====== SOURCE DATA ======

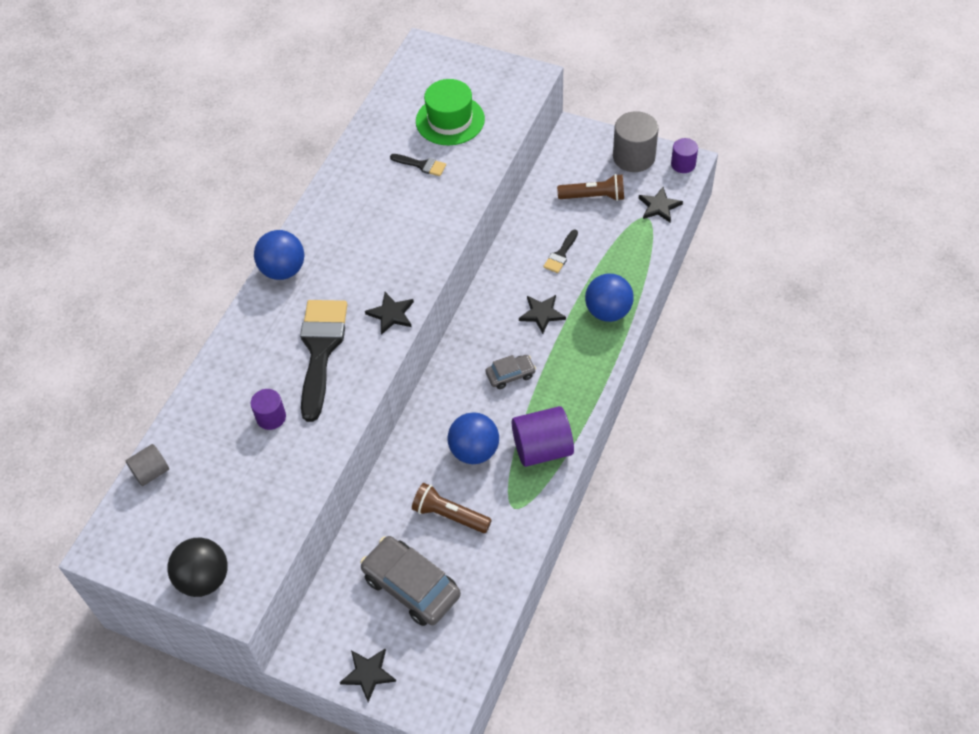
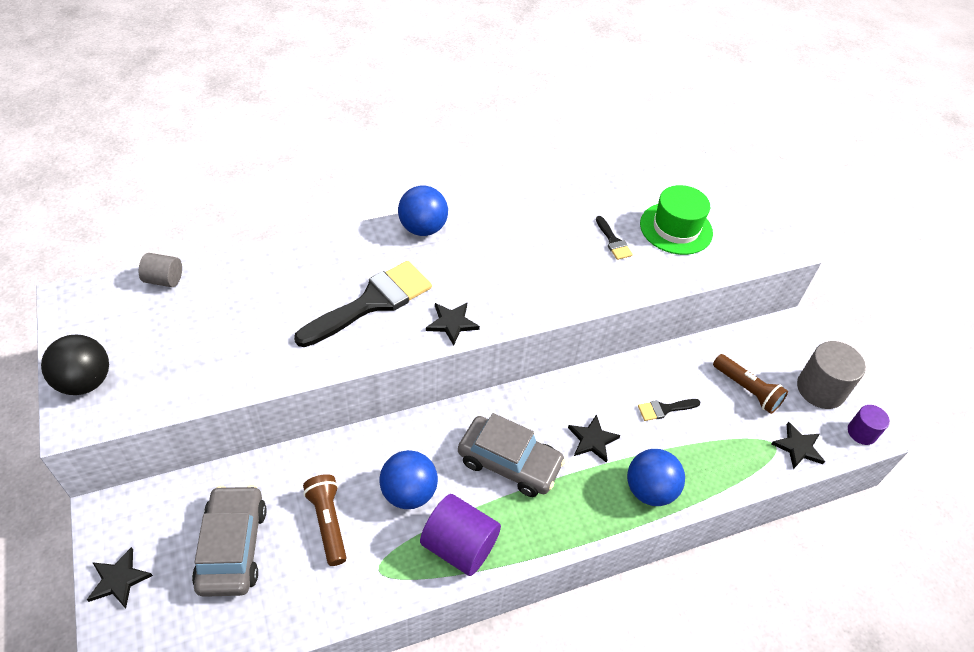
camera: 40 degrees right, 5 degrees down
purple cylinder [251,389,286,430] -> none
grey car [486,355,536,389] -> grey car [458,413,566,497], size x1.90

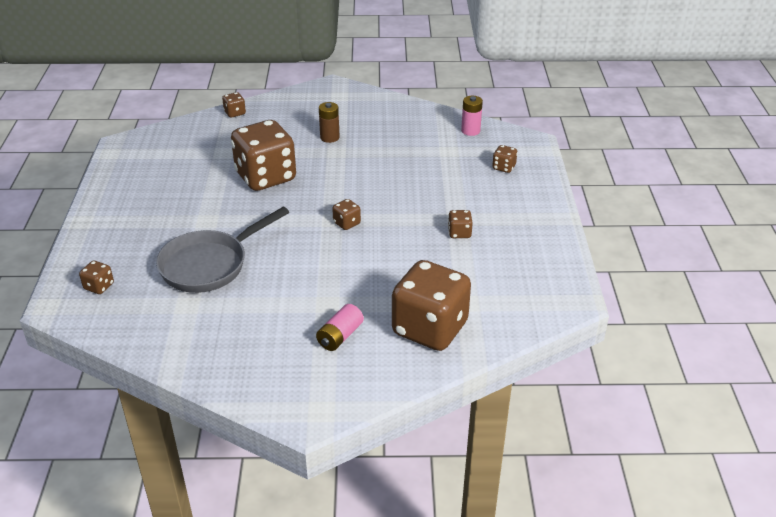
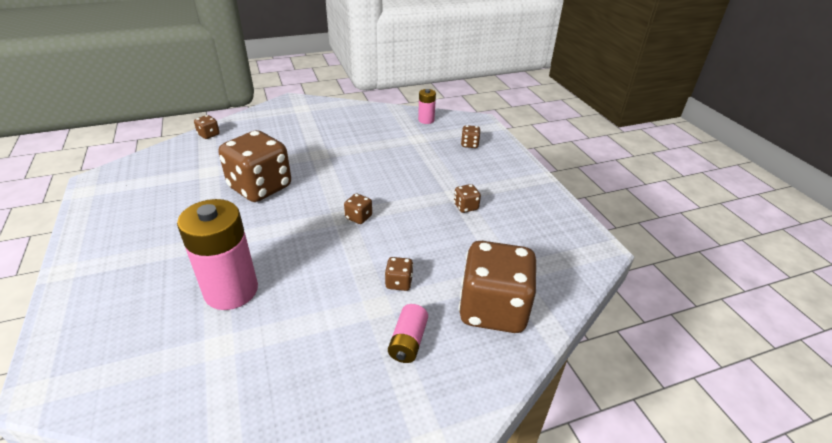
camera: 20 degrees left, 0 degrees up
brown dice [79,261,114,294] -> brown dice moved to [385,257,413,291]
grey pan [156,207,289,293] -> pink battery [177,199,258,310]
brown battery [319,102,340,143] -> none

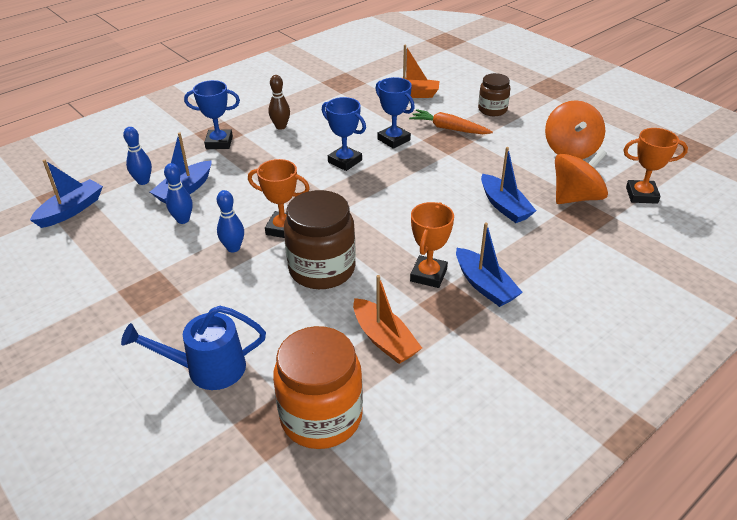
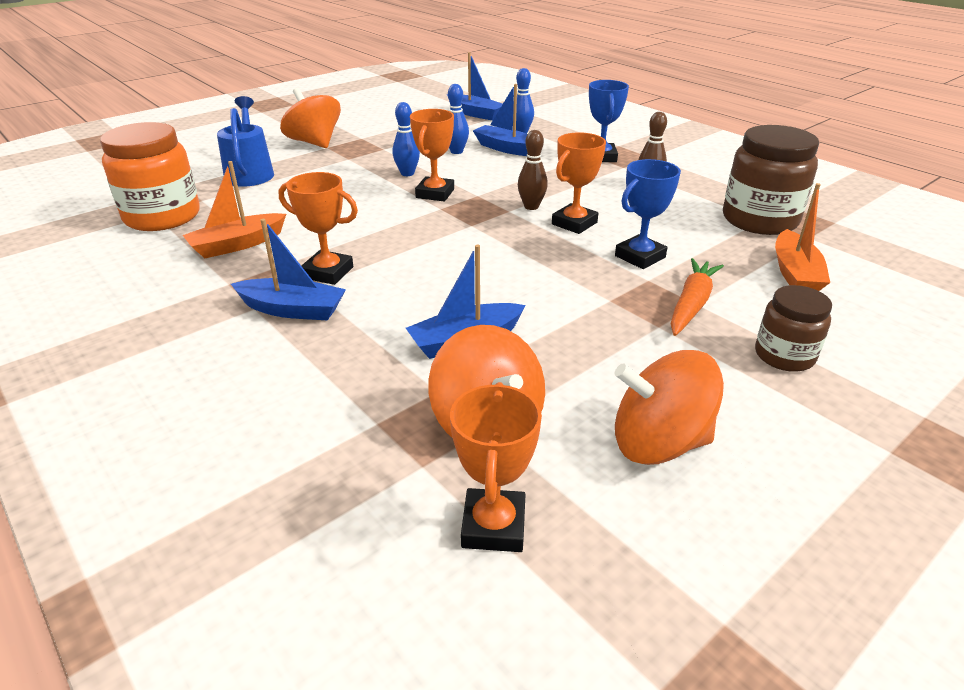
camera: 90 degrees right, 5 degrees down
brown jar [284,190,356,289] -> brown jar moved to [723,125,819,235]
blue trophy [322,97,366,171] -> orange trophy [552,132,606,234]
blue boat [456,223,523,307] -> blue boat turned 135 degrees counterclockwise [231,219,346,321]
none -> orange spinning top [280,88,341,148]
none -> brown bowling pin [518,130,548,210]

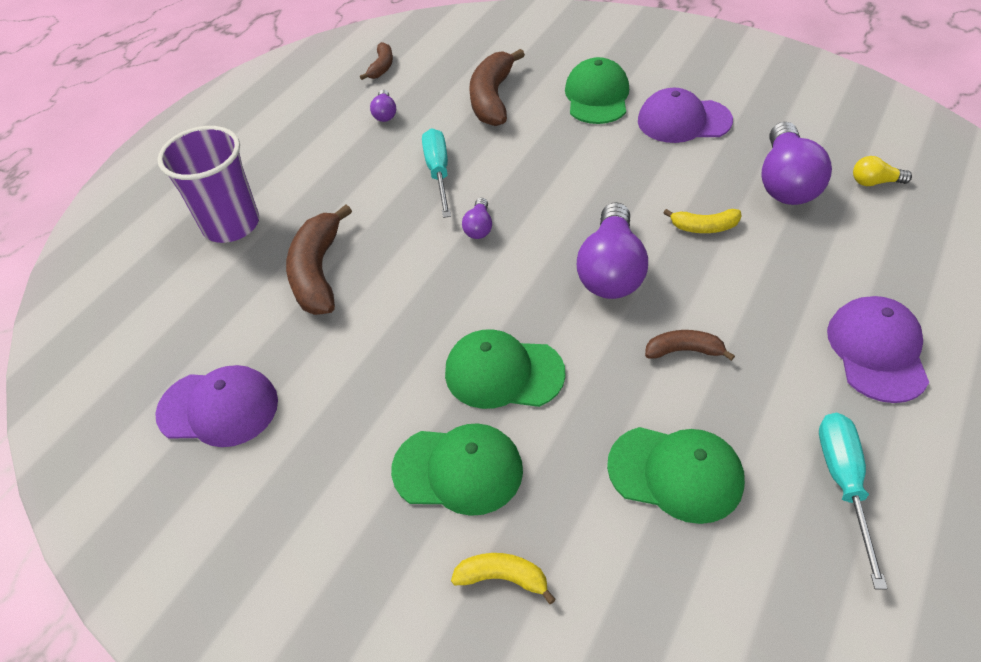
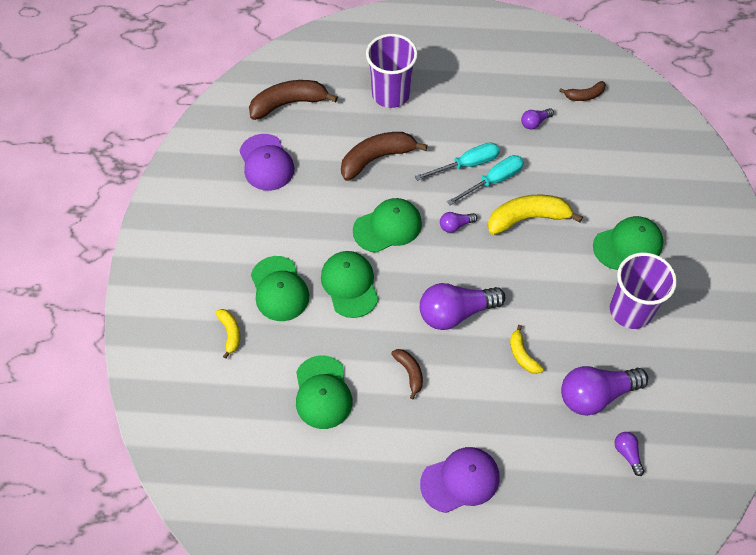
camera: 60 degrees right, 10 degrees up
brown banana [469,49,525,126] -> brown banana moved to [249,80,338,120]
purple cap [638,88,733,143] -> purple cup [610,253,677,329]
turquoise screwdriver [819,413,888,590] -> turquoise screwdriver moved to [415,142,500,181]
yellow light bulb [853,156,912,186] -> purple light bulb [614,432,645,476]
none -> green cap [353,198,422,253]
none -> yellow banana [488,195,583,235]

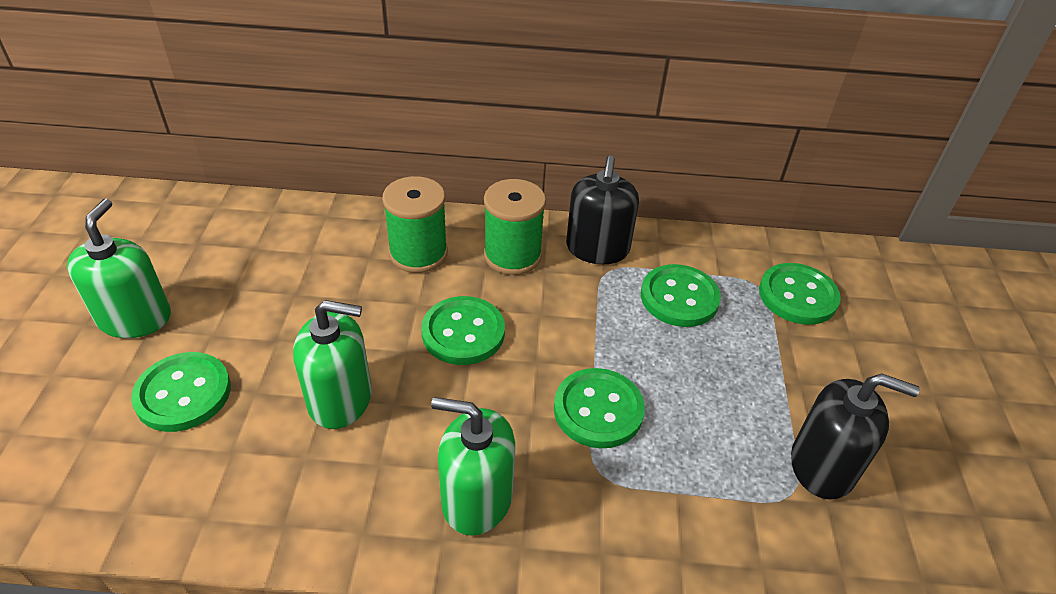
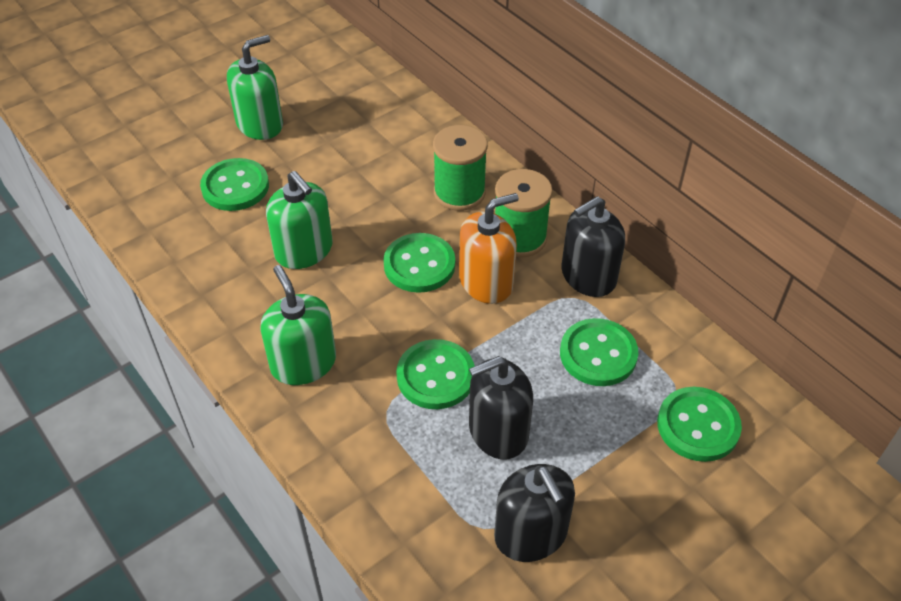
camera: 50 degrees right, 5 degrees up
none -> orange soap dispenser [459,193,519,304]
none -> black soap dispenser [469,356,533,460]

======

THE TASK: For this exercise, set down the lines in the entries above from the one with "brown banana [469,49,525,126]" through the one with "none -> orange soap" exactly as written, without any pictures.

OUTPUT OF THE EXERCISE:
brown banana [469,49,525,126] -> brown banana moved to [249,80,338,120]
purple cap [638,88,733,143] -> purple cup [610,253,677,329]
turquoise screwdriver [819,413,888,590] -> turquoise screwdriver moved to [415,142,500,181]
yellow light bulb [853,156,912,186] -> purple light bulb [614,432,645,476]
none -> green cap [353,198,422,253]
none -> yellow banana [488,195,583,235]

camera: 50 degrees right, 5 degrees up
none -> orange soap dispenser [459,193,519,304]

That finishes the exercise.